**WRITTEN PROBLEM**
Reproduce the material below with every "gray fleece jacket" changed to "gray wool jacket" and all other text left intact. Omit the pictures from your output.

>> BEGIN

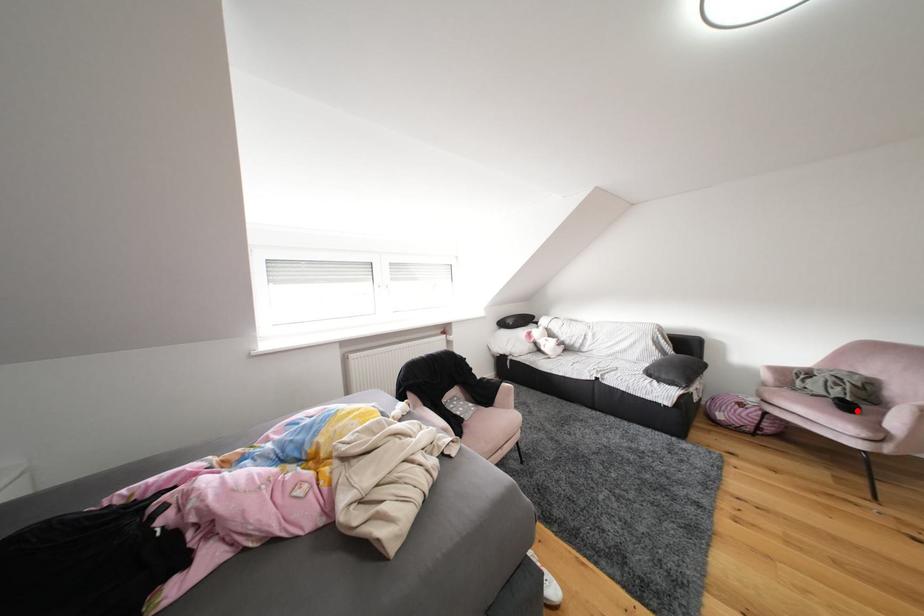
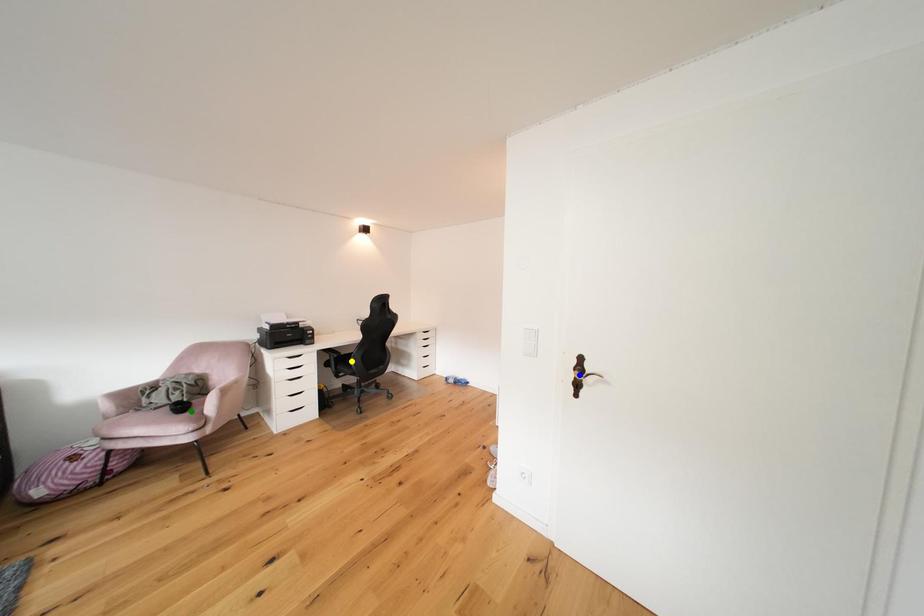
Question: I am providing you with two images of the same scene from different viewpoints. A red point is marked on the first image. You are given multiple points on the second image. Which mark in image 2 goes with the point in image 1?

Choices:
 (A) blue point
 (B) green point
 (C) yellow point

Answer: (B)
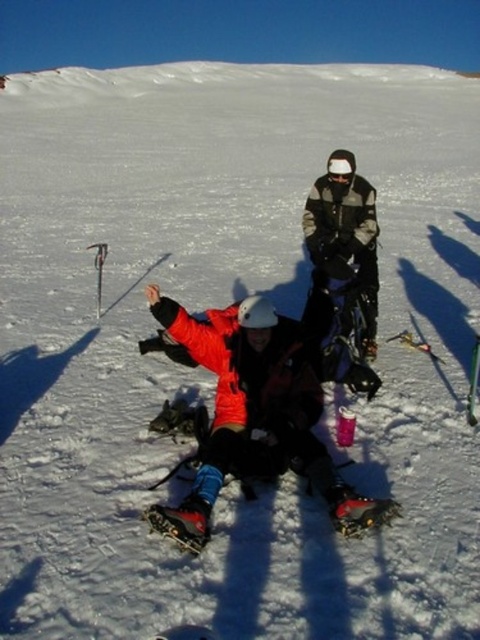
Question: Which object is farther from the camera taking this photo?

Choices:
 (A) metallic ski at center
 (B) matte red jacket at center
 (C) gray fleece jacket at upper center
 (D) red rubber snowshoe at lower center

Answer: (A)

Question: Among these points, which one is farthest from the camera?

Choices:
 (A) 202,520
 (B) 335,220
 (C) 351,508

Answer: (B)

Question: Does red plastic snowshoe at lower left lie behind metallic ski at center?

Choices:
 (A) yes
 (B) no

Answer: (B)

Question: Can you confirm if gray fleece jacket at upper center is positioned above red rubber snowshoe at lower center?

Choices:
 (A) yes
 (B) no

Answer: (A)

Question: Which point is farther from the camera taking this photo?

Choices:
 (A) (155, 513)
 (B) (406, 333)

Answer: (B)

Question: Does gray fleece jacket at upper center lie in front of red plastic snowshoe at lower left?

Choices:
 (A) yes
 (B) no

Answer: (B)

>> END

**SOLUTION FOR THIS PROBLEM**
Question: I am providing you with two images of the same scene from different viewpoints. A red point is marked on the first image. You are given multiple points on the second image. Which mark in image 2 goes with the point in image 1?

Choices:
 (A) blue point
 (B) green point
 (C) yellow point

Answer: (B)
Question: Which object is farther from the camera taking this photo?

Choices:
 (A) metallic ski at center
 (B) matte red jacket at center
 (C) gray wool jacket at upper center
 (D) red rubber snowshoe at lower center

Answer: (A)

Question: Among these points, which one is farthest from the camera?

Choices:
 (A) 202,520
 (B) 335,220
 (C) 351,508

Answer: (B)

Question: Does red plastic snowshoe at lower left lie behind metallic ski at center?

Choices:
 (A) yes
 (B) no

Answer: (B)

Question: Can you confirm if gray wool jacket at upper center is positioned above red rubber snowshoe at lower center?

Choices:
 (A) yes
 (B) no

Answer: (A)

Question: Which point is farther from the camera taking this photo?

Choices:
 (A) (155, 513)
 (B) (406, 333)

Answer: (B)

Question: Does gray wool jacket at upper center lie in front of red plastic snowshoe at lower left?

Choices:
 (A) yes
 (B) no

Answer: (B)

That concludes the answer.